| YOUR OBJECTIVE |
You are to retype exactly the line with "(262, 169) = (739, 412): turquoise" and every line after it in the entries below.

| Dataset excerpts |
----
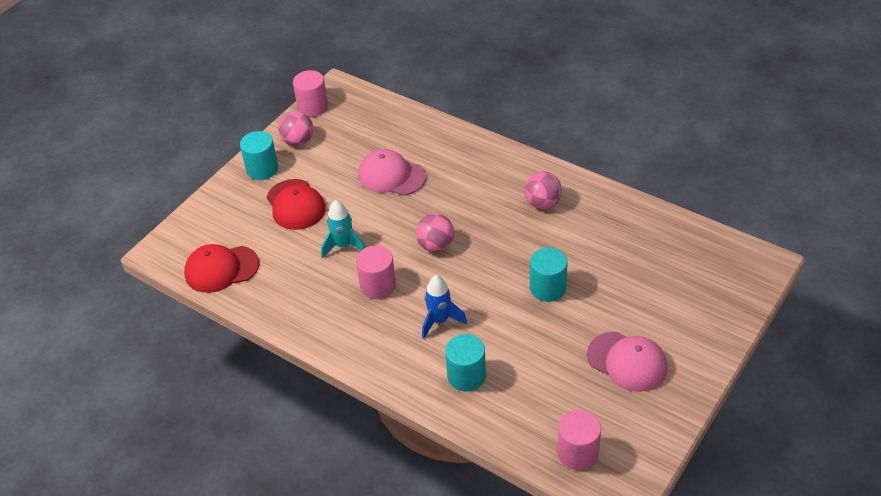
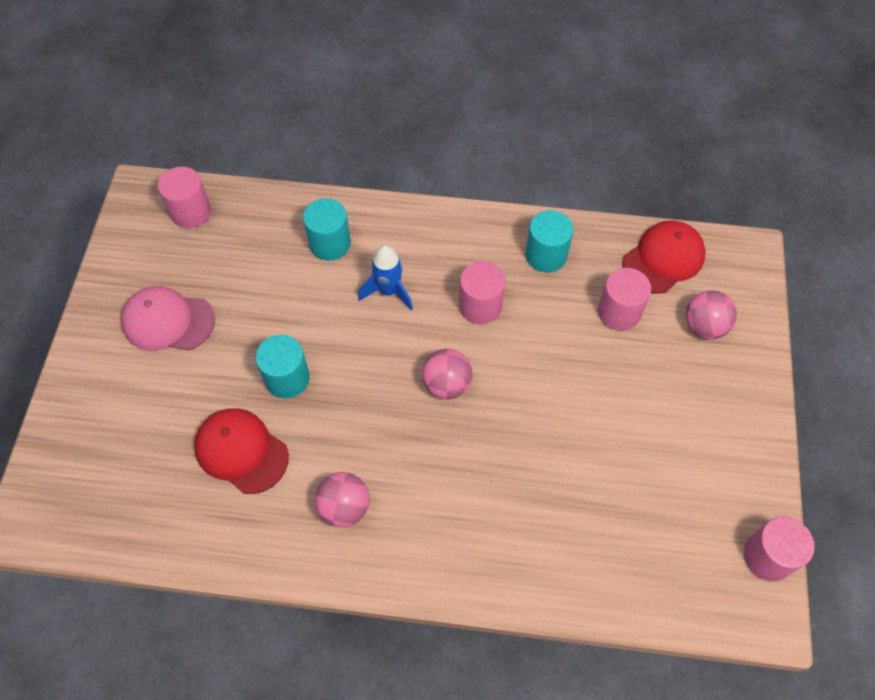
camera: 150 degrees right, 15 degrees up
(262, 169) = (739, 412): turquoise cylinder -> turquoise cylinder (546, 255)
(284, 247) = (619, 312): none -> pink cylinder
(295, 205) = (653, 375): red cap -> red cap (241, 451)
(298, 141) = (734, 480): pink ball -> pink ball (704, 326)
(343, 246) = (553, 341): turquoise rocket -> none
(391, 176) = (568, 471): pink cap -> none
----
| REPLY |
(262, 169) = (739, 412): turquoise cylinder -> turquoise cylinder (546, 255)
(284, 247) = (619, 312): none -> pink cylinder
(295, 205) = (653, 375): red cap -> red cap (241, 451)
(298, 141) = (734, 480): pink ball -> pink ball (704, 326)
(343, 246) = (553, 341): turquoise rocket -> none
(391, 176) = (568, 471): pink cap -> none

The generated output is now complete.